- Work item: Go through the listing below and repeat it exactly, omitting each picture.

- Given entries:
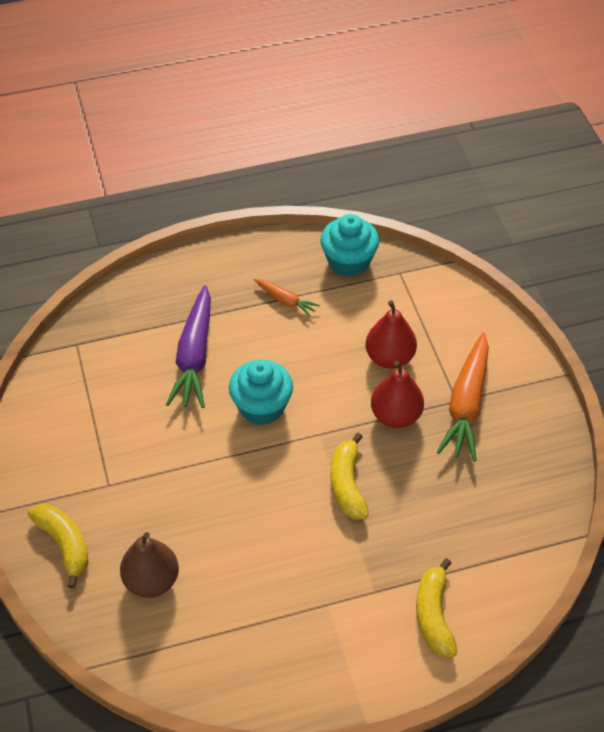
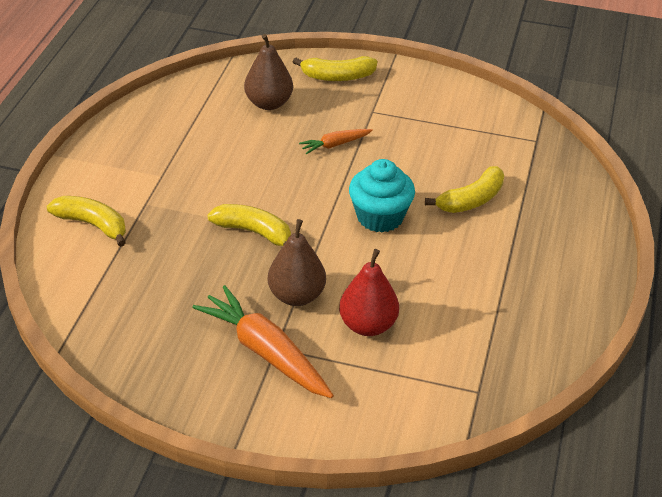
camera: 120 degrees right, 10 degrees down
(194, 356) = (471, 200): purple carrot -> yellow banana
(286, 301) = (498, 285): orange carrot -> orange carrot (335, 145)
(348, 261) = (523, 357): turquoise cupcake -> none
(396, 415) = (296, 296): red pear -> brown pear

- Final answer:
camera: 120 degrees right, 10 degrees down
(194, 356) = (471, 200): purple carrot -> yellow banana
(286, 301) = (498, 285): orange carrot -> orange carrot (335, 145)
(348, 261) = (523, 357): turquoise cupcake -> none
(396, 415) = (296, 296): red pear -> brown pear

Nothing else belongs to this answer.